Input for this task:

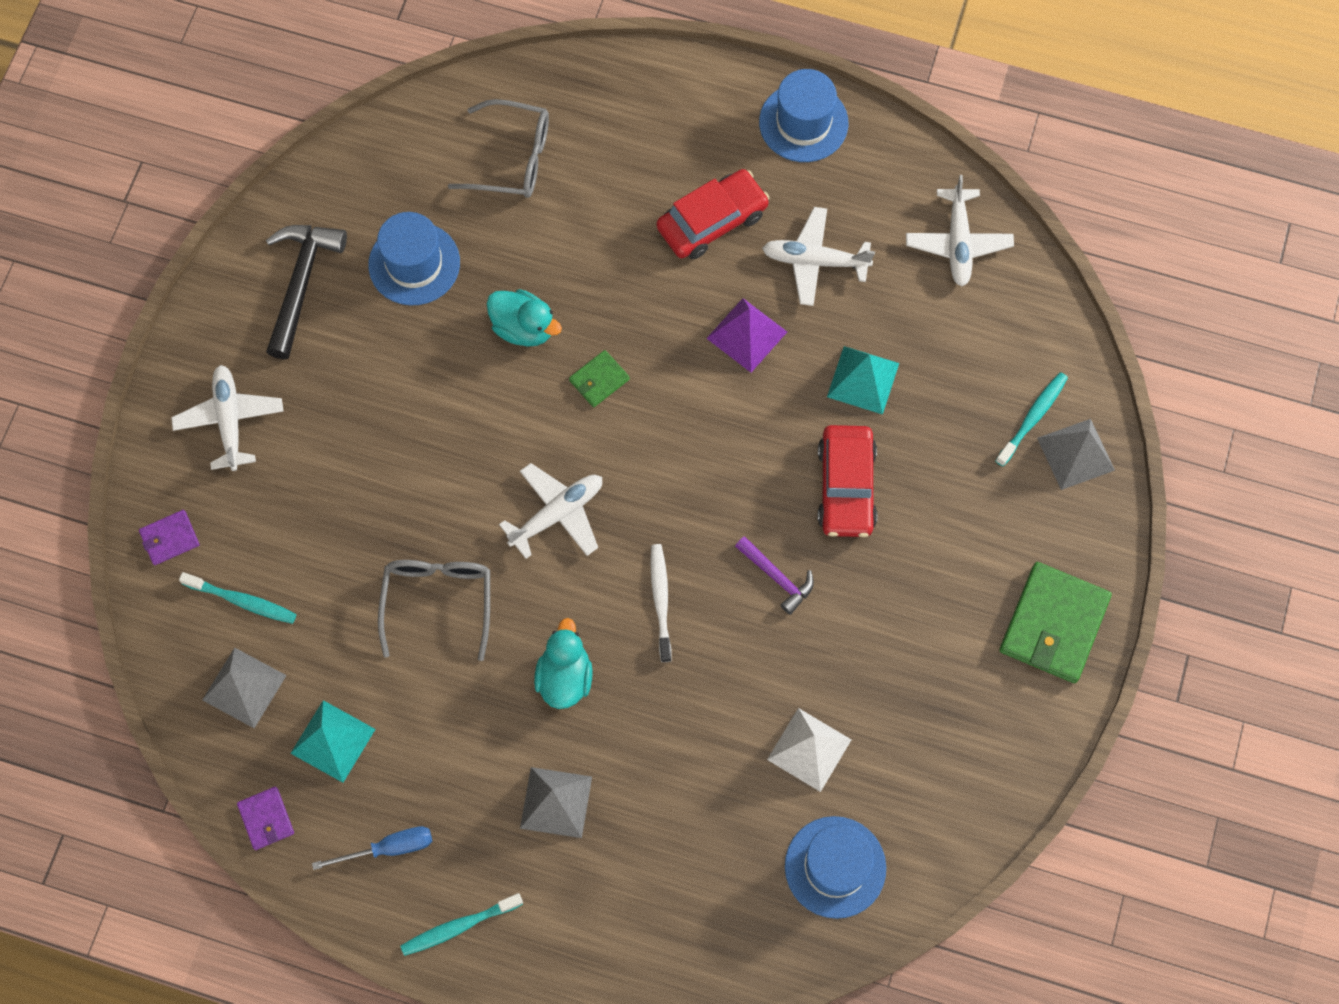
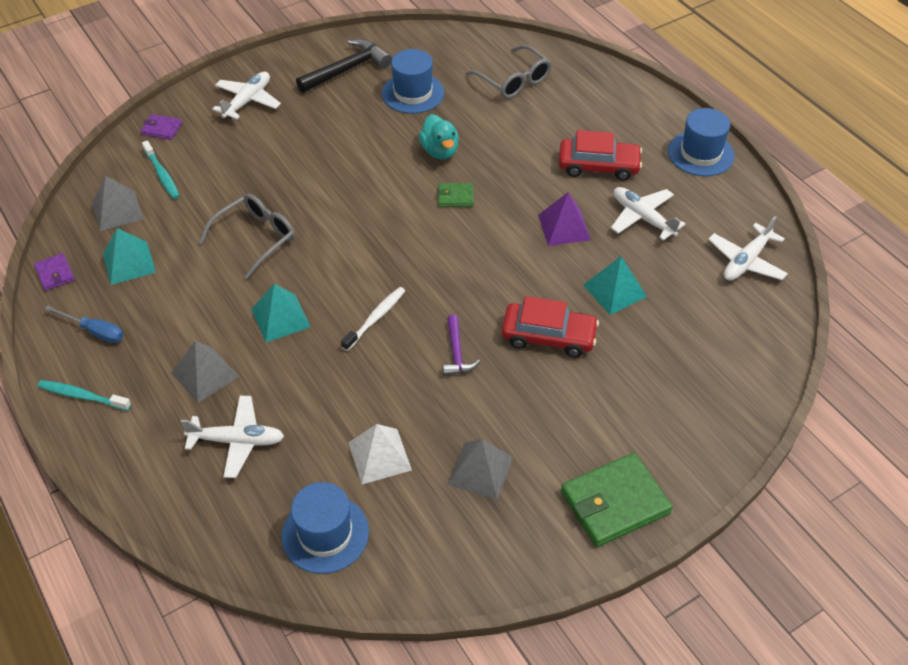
camera: 40 degrees right, 20 degrees down
(266, 819) = (55, 274): purple wallet -> purple wallet turned 45 degrees counterclockwise
(557, 514) = (364, 241): white plane -> white plane (237, 441)
(565, 677) = (280, 318): turquoise duck -> turquoise pyramid
(846, 487) = (548, 336): red car -> red car turned 120 degrees counterclockwise
(1032, 418) = (711, 379): turquoise toothbrush -> none
(1075, 454) = (724, 417): grey pyramid -> grey pyramid (480, 470)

Problem to solve: Once the line containing "(565, 677) = (280, 318): turquoise" is found, please retype it and every remaining line of the listing above, exactly, with nothing else.

Task result:
(565, 677) = (280, 318): turquoise duck -> turquoise pyramid
(846, 487) = (548, 336): red car -> red car turned 120 degrees counterclockwise
(1032, 418) = (711, 379): turquoise toothbrush -> none
(1075, 454) = (724, 417): grey pyramid -> grey pyramid (480, 470)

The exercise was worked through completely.